* **The data**
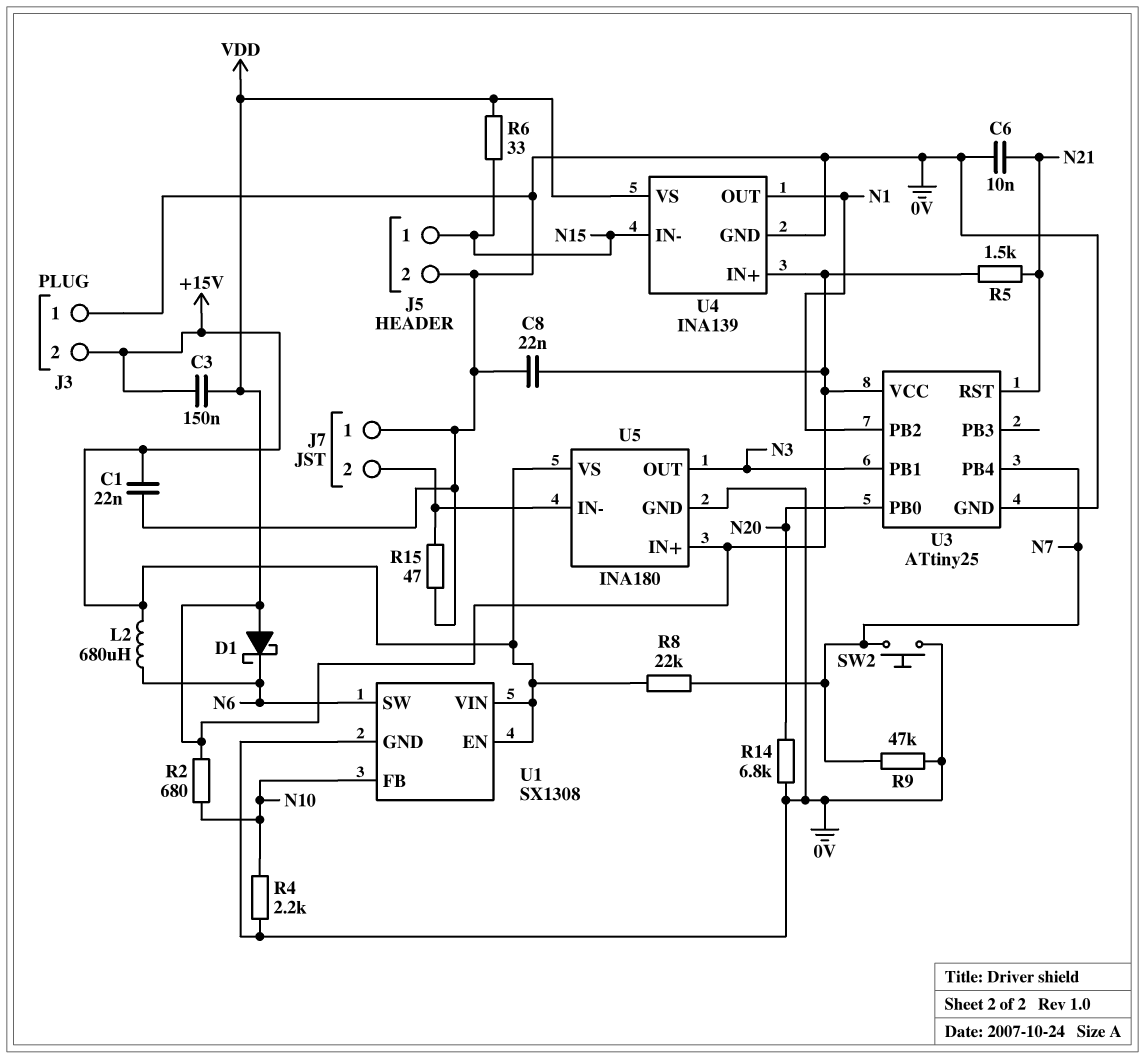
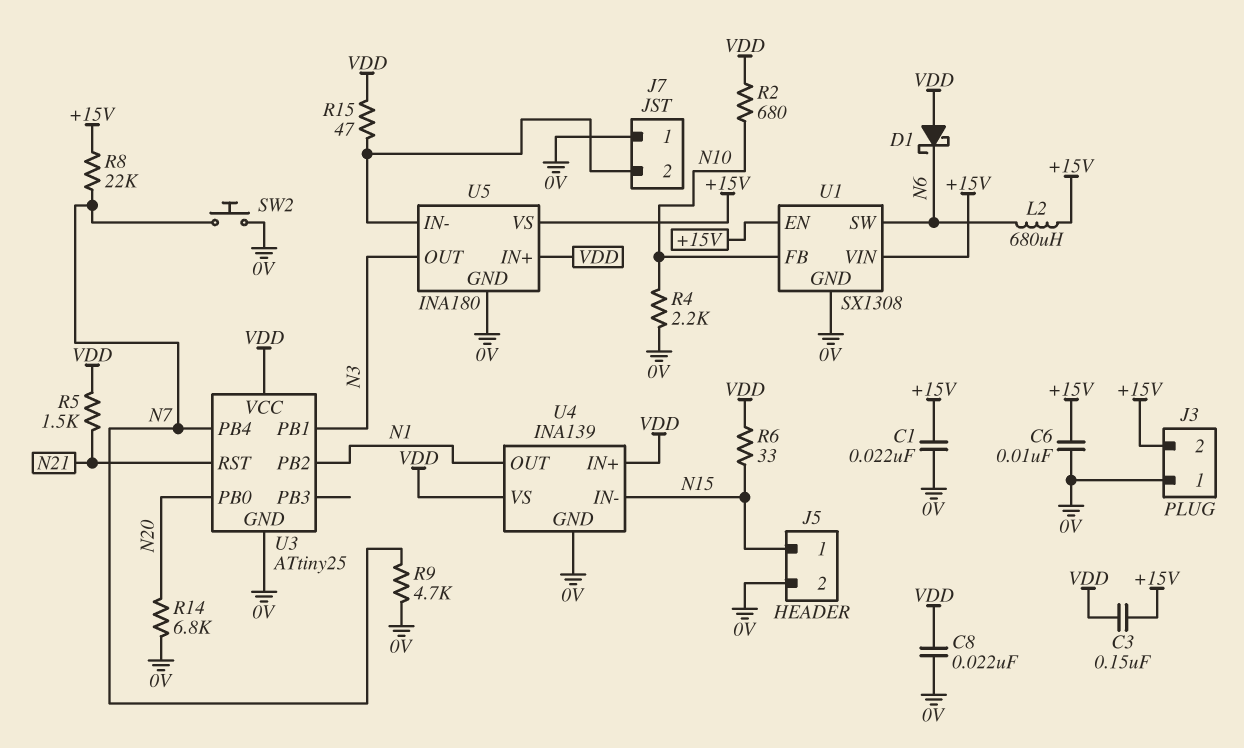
C6: 10nF (0V, N21) -> 10nF (+15V, 0V)
R9: 47k (0V, N7) -> 4.7k (0V, N7)
R15: 47 (0V, J7/2) -> 47 (J7/2, VDD)

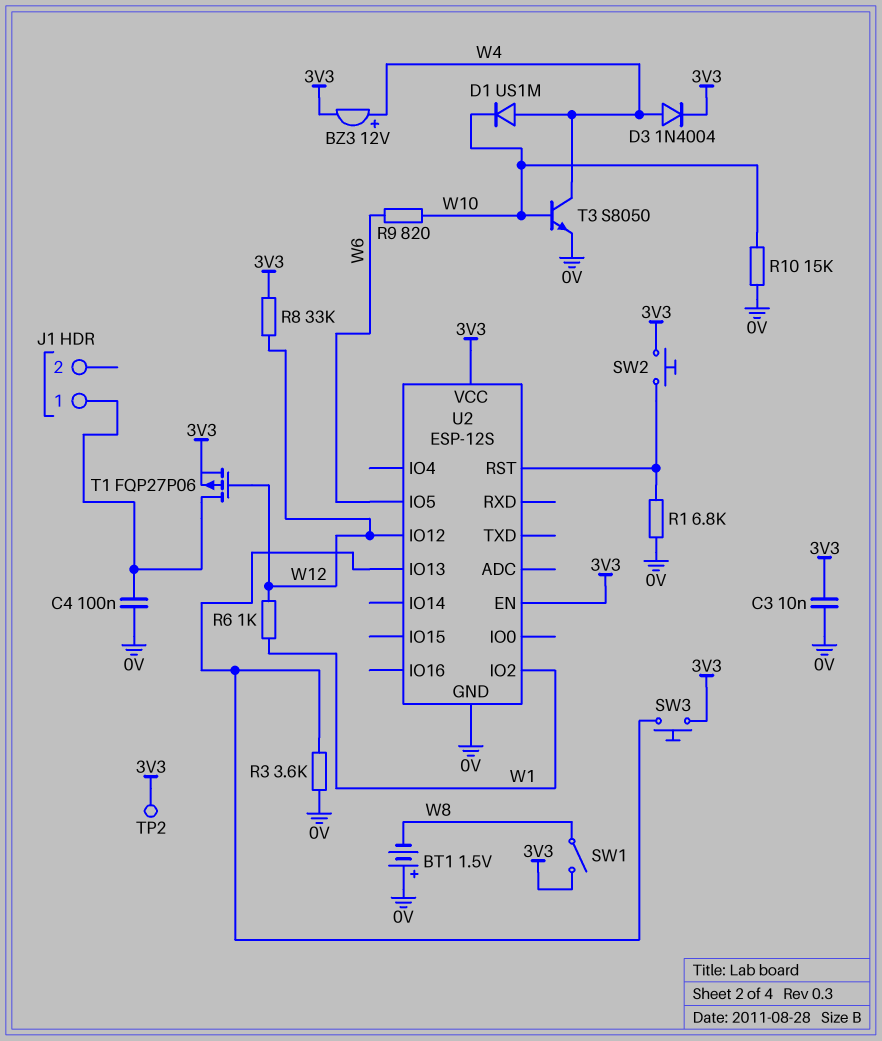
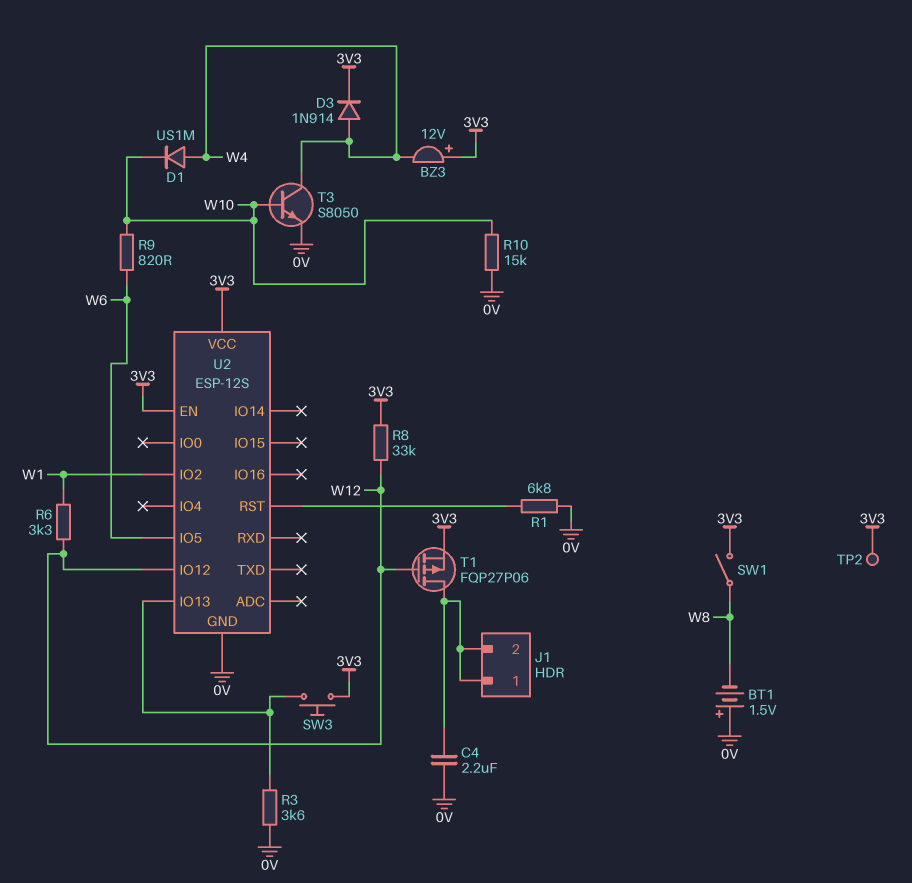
BZ3: buzzer 12V (plus W4, minus 3V3) -> buzzer 12V (plus 3V3, minus W4)
C3: 10nF (0V, 3V3) -> none
C4: 100nF (0V, J1/1) -> 2.2uF (0V, J1/1)
D3: diode 1N4004 (A W4, K 3V3) -> diode 1N914 (A W4, K 3V3)
J1 pin 2: none -> J1/1
R6: 1k (W1, W12) -> 3.3k (W1, W12)
SW2: button (3V3, U2/RST) -> none

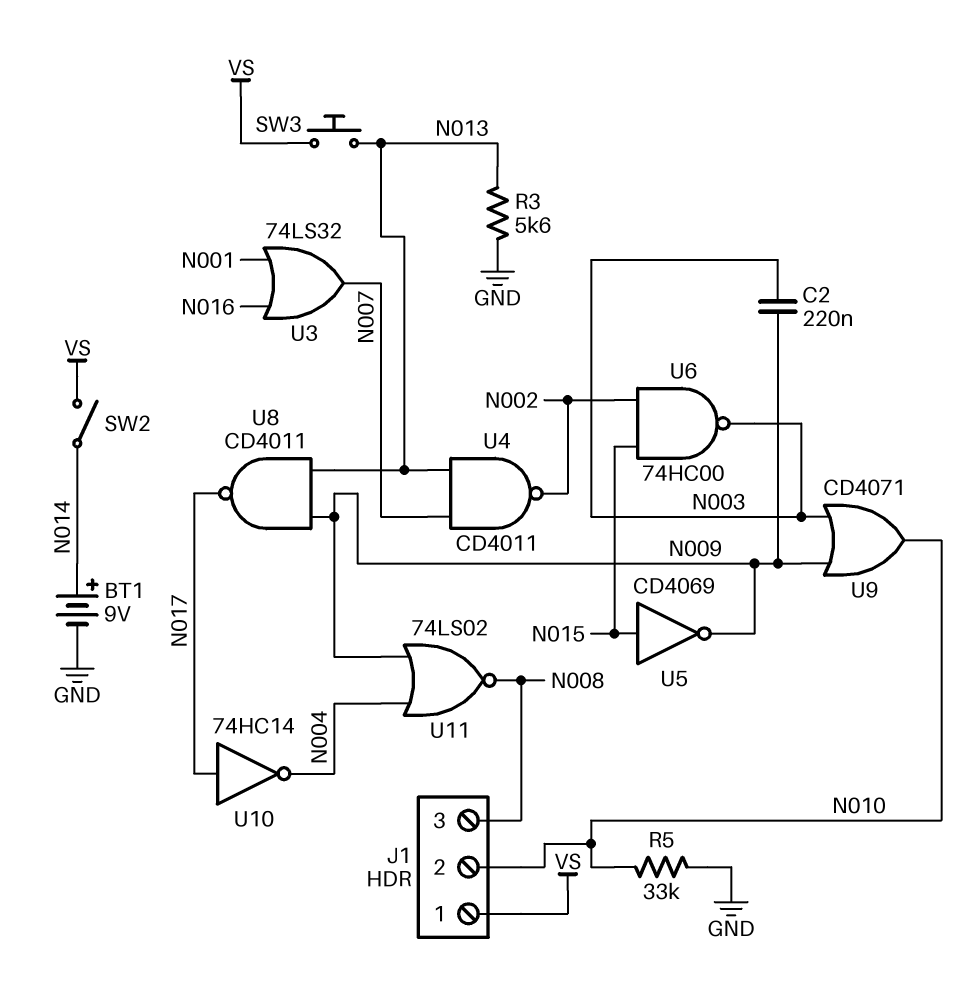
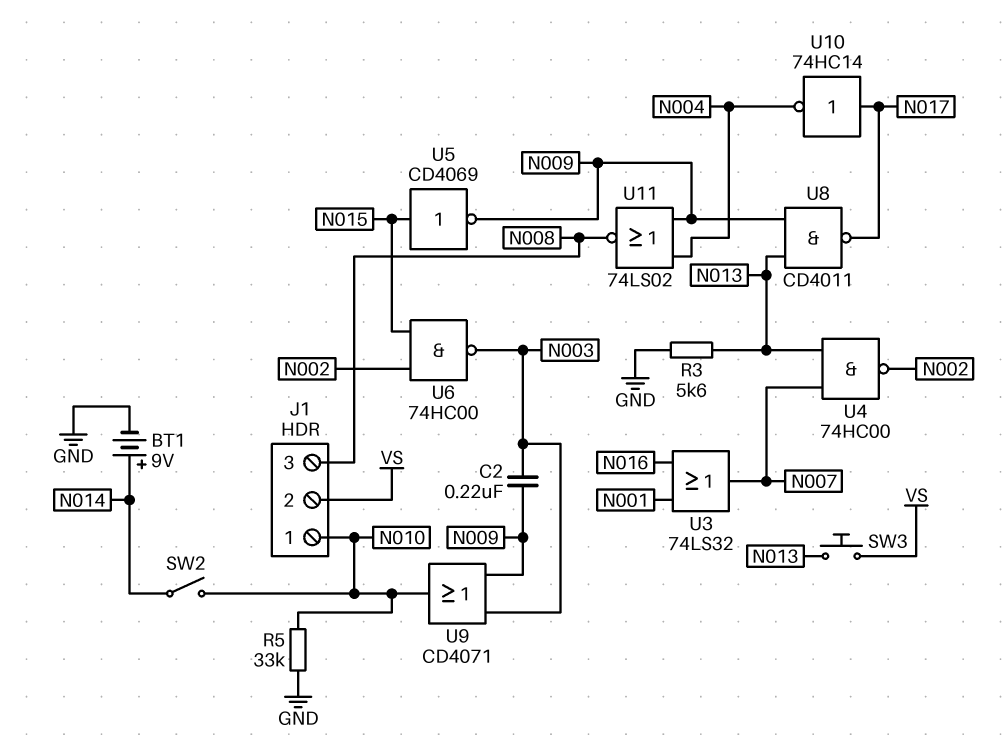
J1 pin 1: VS -> N010
J1 pin 2: N010 -> VS
SW2: switch (N014, VS) -> switch (N010, N014)
U4: NAND CD4011 (in N007, in N013, out N002) -> NAND 74HC00 (in N007, in N013, out N002)

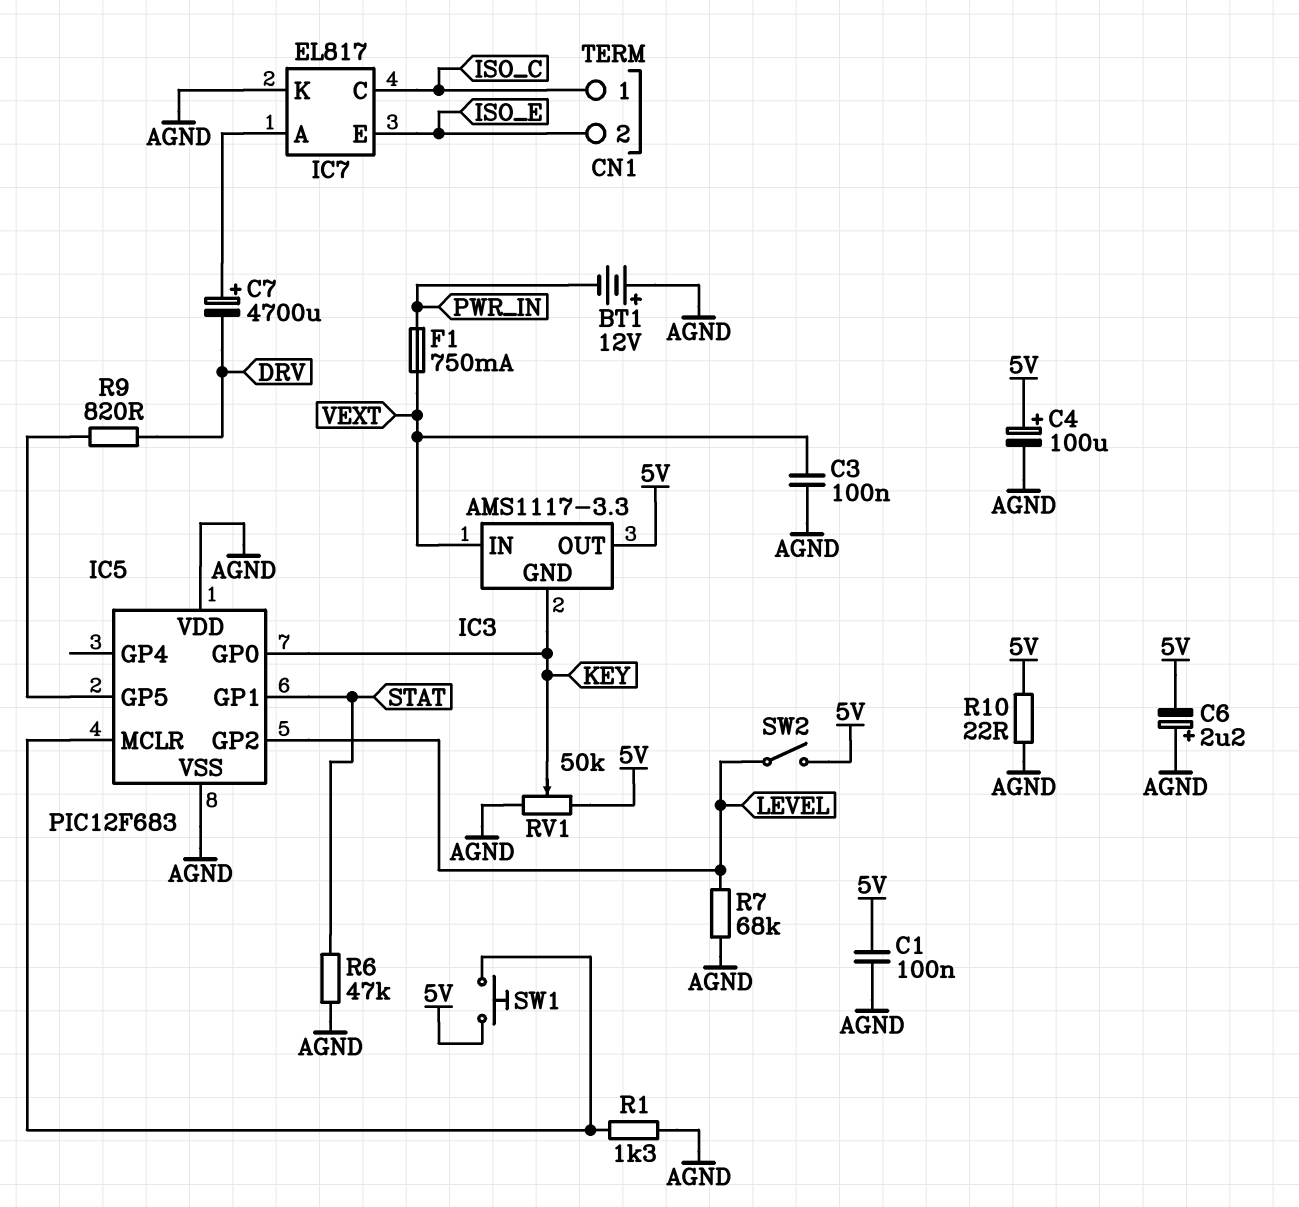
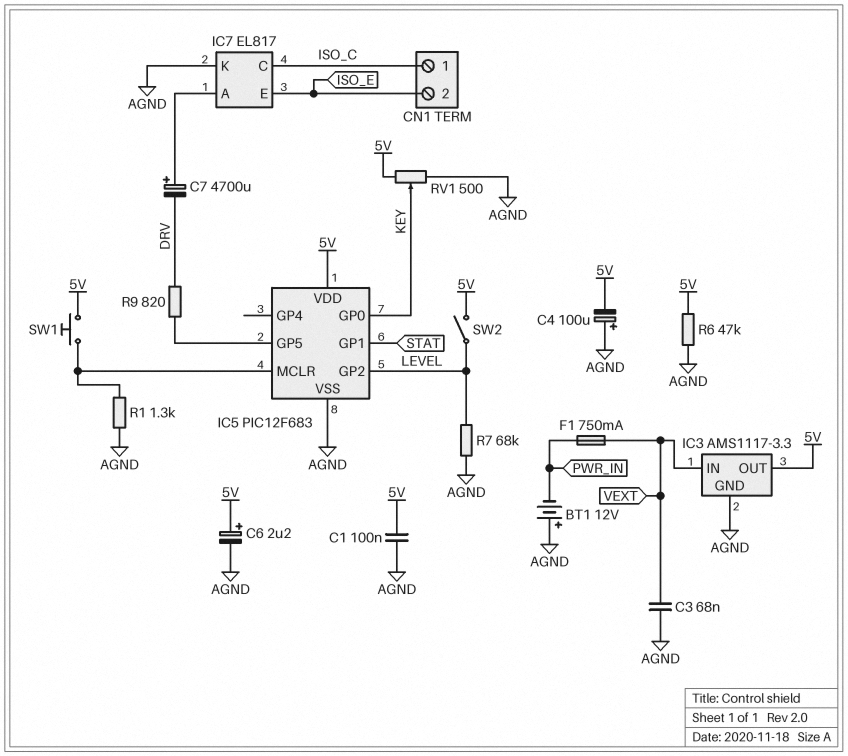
C3: 100nF (AGND, VEXT) -> 68nF (AGND, VEXT)
C4: 100uF (plus 5V, minus AGND) -> 100uF (plus AGND, minus 5V)
C6: 2.2uF (plus AGND, minus 5V) -> 2.2uF (plus 5V, minus AGND)
IC3 pin GND: KEY -> AGND
IC5 pin VDD: AGND -> 5V
R6: 47k (AGND, STAT) -> 47k (5V, AGND)
R10: 22 (5V, AGND) -> none
RV1: 50k (5V, AGND, wiper KEY) -> 500 (5V, AGND, wiper KEY)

* **Directions for this task**
Within the listing above, write out the stretch from the line with "D3: diode 1N4004" through the line with "IC5 pin VDD: AGND -> 5V" exactly. Any pictures are to be left out.

* **Output below**
D3: diode 1N4004 (A W4, K 3V3) -> diode 1N914 (A W4, K 3V3)
J1 pin 2: none -> J1/1
R6: 1k (W1, W12) -> 3.3k (W1, W12)
SW2: button (3V3, U2/RST) -> none

J1 pin 1: VS -> N010
J1 pin 2: N010 -> VS
SW2: switch (N014, VS) -> switch (N010, N014)
U4: NAND CD4011 (in N007, in N013, out N002) -> NAND 74HC00 (in N007, in N013, out N002)

C3: 100nF (AGND, VEXT) -> 68nF (AGND, VEXT)
C4: 100uF (plus 5V, minus AGND) -> 100uF (plus AGND, minus 5V)
C6: 2.2uF (plus AGND, minus 5V) -> 2.2uF (plus 5V, minus AGND)
IC3 pin GND: KEY -> AGND
IC5 pin VDD: AGND -> 5V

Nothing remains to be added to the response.